Dataset:
*****

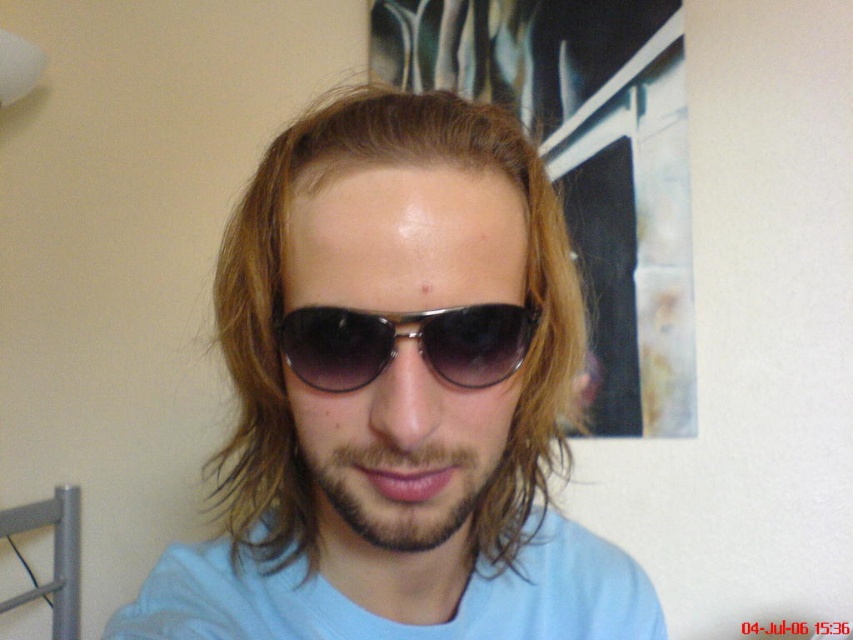
Can you confirm if brown matte hair at center is smaller than light blue cotton shirt at center?

Incorrect, brown matte hair at center is not smaller in size than light blue cotton shirt at center.

Who is more distant from viewer, (x=252, y=310) or (x=236, y=627)?

Point (x=236, y=627)

Where is `brown matte hair at center`? This screenshot has height=640, width=853. brown matte hair at center is located at coordinates (287, 301).

Can you confirm if light blue cotton shirt at center is positioned to the right of black metallic sunglasses at center?

Indeed, light blue cotton shirt at center is positioned on the right side of black metallic sunglasses at center.

Which is in front, point (126, 621) or point (297, 369)?

Point (297, 369) is in front.

Image resolution: width=853 pixels, height=640 pixels. What do you see at coordinates (389, 620) in the screenshot?
I see `light blue cotton shirt at center` at bounding box center [389, 620].

The height and width of the screenshot is (640, 853). I want to click on light blue cotton shirt at center, so click(389, 620).

Who is more distant from viewer, (x=263, y=524) or (x=399, y=518)?

The point (x=263, y=524) is behind.

Who is shorter, brown matte hair at center or dark brown stubble at center?

Standing shorter between the two is dark brown stubble at center.

This screenshot has width=853, height=640. What do you see at coordinates (287, 301) in the screenshot?
I see `brown matte hair at center` at bounding box center [287, 301].

The width and height of the screenshot is (853, 640). Find the location of `brown matte hair at center`. brown matte hair at center is located at coordinates (287, 301).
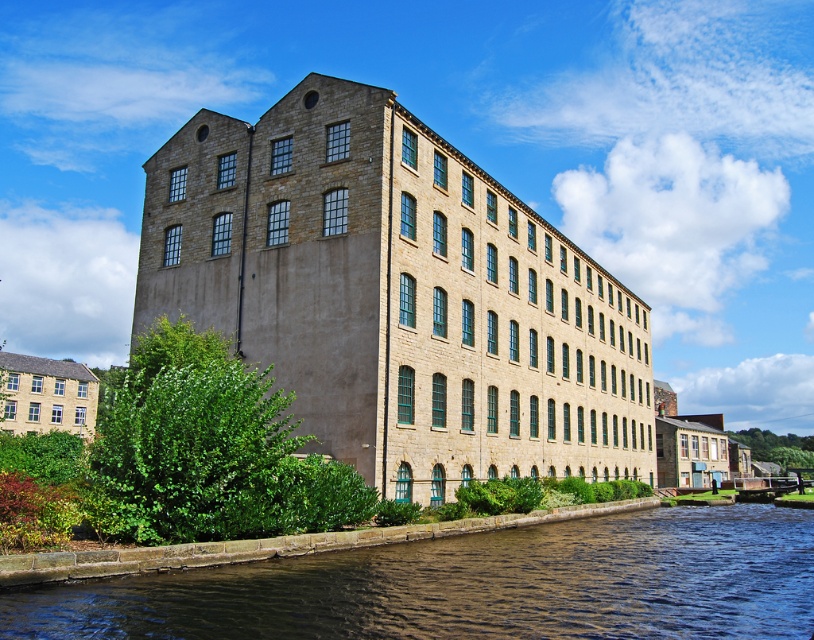
Who is higher up, beige stone building at center or brown water at lower center?

Positioned higher is beige stone building at center.

Which is behind, point (628, 324) or point (11, 588)?

The point (628, 324) is behind.

The height and width of the screenshot is (640, 814). I want to click on beige stone building at center, so click(396, 296).

Locate an element on the screen. beige stone building at center is located at coordinates (396, 296).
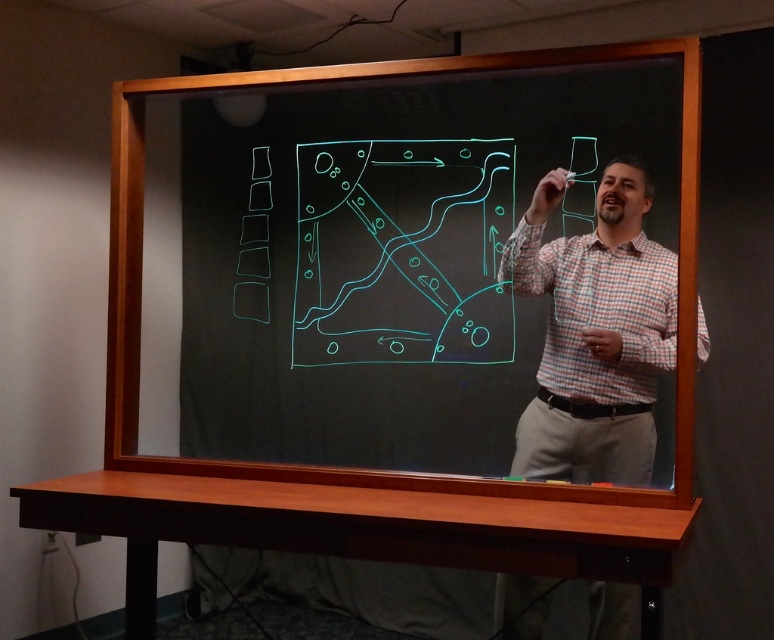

*****

Your instructions: Output the rows exactly as they appear, from the start of the rows through the line that contains "has height=640, width=853.", including that line. Leave the pictures out.

Task answer:
Can you confirm if brown matte hair at center is smaller than light blue cotton shirt at center?

Incorrect, brown matte hair at center is not smaller in size than light blue cotton shirt at center.

Who is more distant from viewer, (x=252, y=310) or (x=236, y=627)?

Point (x=236, y=627)

Where is `brown matte hair at center`? This screenshot has height=640, width=853. brown matte hair at center is located at coordinates (287, 301).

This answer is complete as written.